- [Exercise goal]: Each line from the one containing "(790, 151) = (281, 137): green" to the end of the records below should be restated word for word; please leave out all other lines.

- [Provided records]:
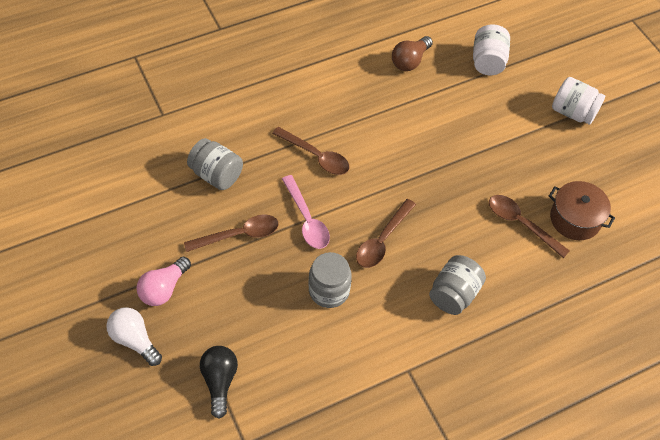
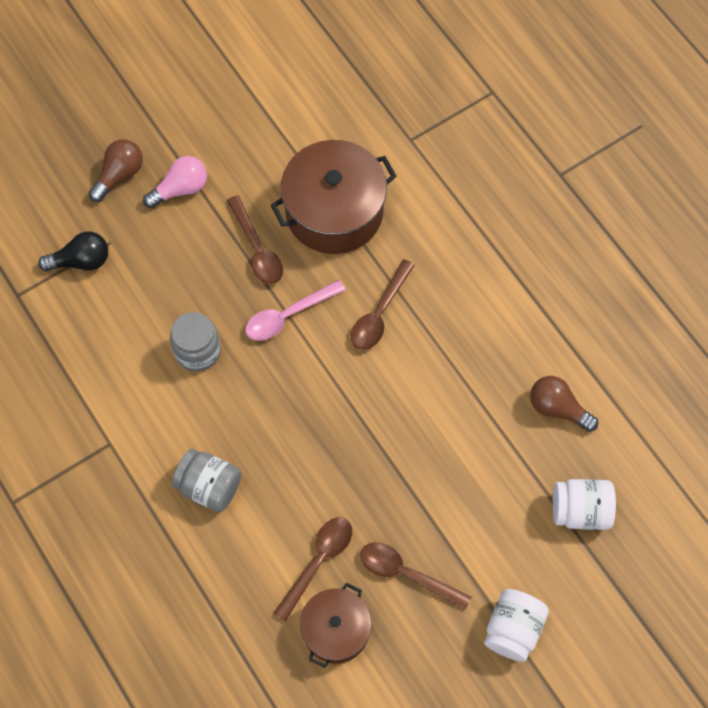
camera: 85 degrees right, 10 degrees up
(134, 340) = (119, 175): white light bulb -> brown light bulb
(164, 289) = (180, 189): pink light bulb -> pink light bulb turned 120 degrees clockwise
(216, 175) = (334, 211): grey jar -> brown pot
(382, 240) = (271, 400): brown spoon -> brown spoon (406, 573)

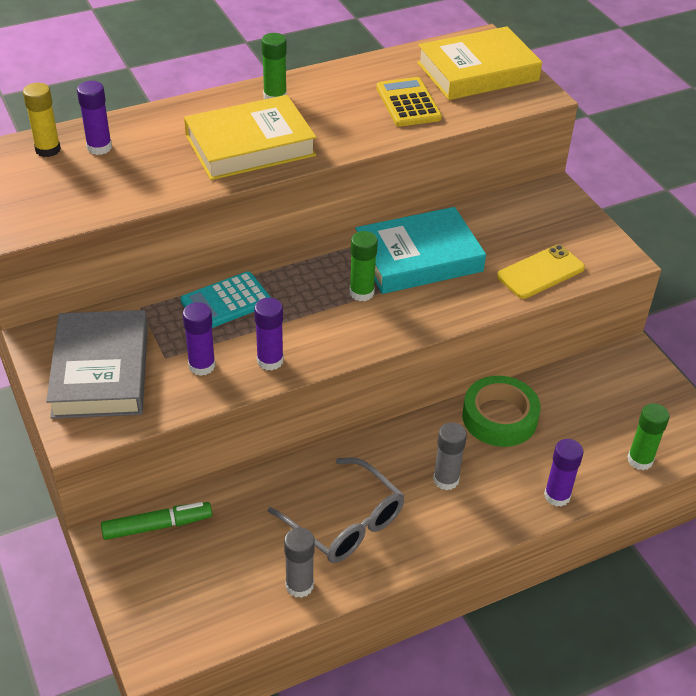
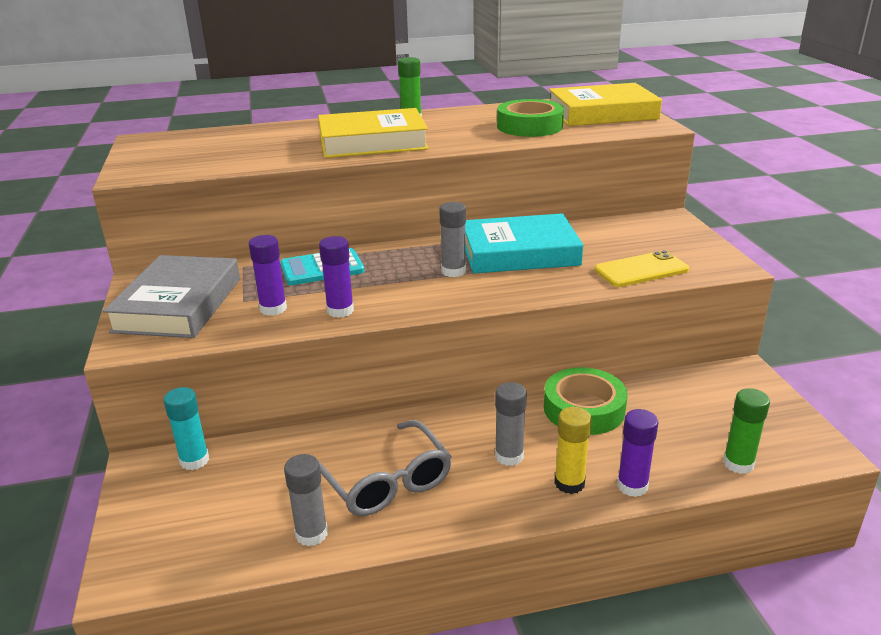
camera: 15 degrees right, 15 degrees down
(48, 149) = (200, 137): yellow glue stick -> yellow glue stick (569, 483)
(99, 147) = (243, 138): purple glue stick -> none
(157, 526) = (194, 460): green marker -> turquoise glue stick
(361, 293) = (453, 271): green glue stick -> grey glue stick
(408, 103) = (529, 126): yellow calculator -> green tape

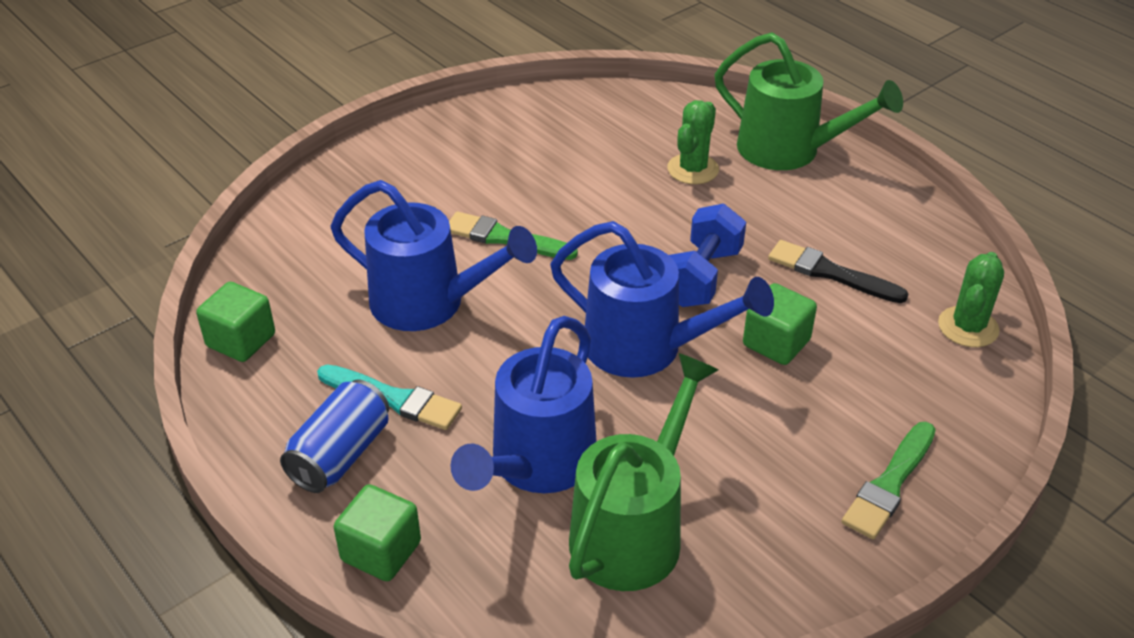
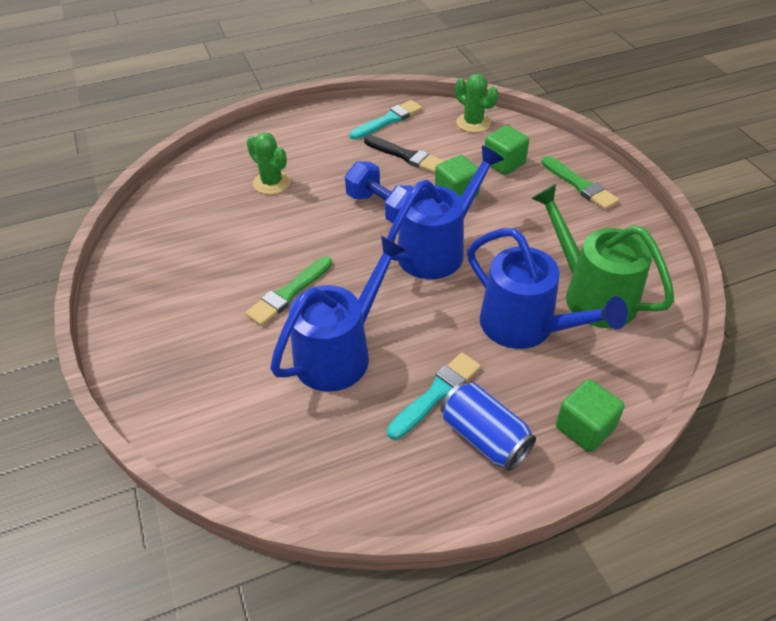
camera: 70 degrees left, 5 degrees up
(241, 340) = (325, 490): green cube -> green cube (504, 163)
(790, 151) = (281, 137): green watering can -> none
(830, 273) = (406, 156): black brush -> black brush turned 105 degrees counterclockwise
(904, 236) = (388, 120): none -> turquoise brush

- [Output below]:
(790, 151) = (281, 137): green watering can -> none
(830, 273) = (406, 156): black brush -> black brush turned 105 degrees counterclockwise
(904, 236) = (388, 120): none -> turquoise brush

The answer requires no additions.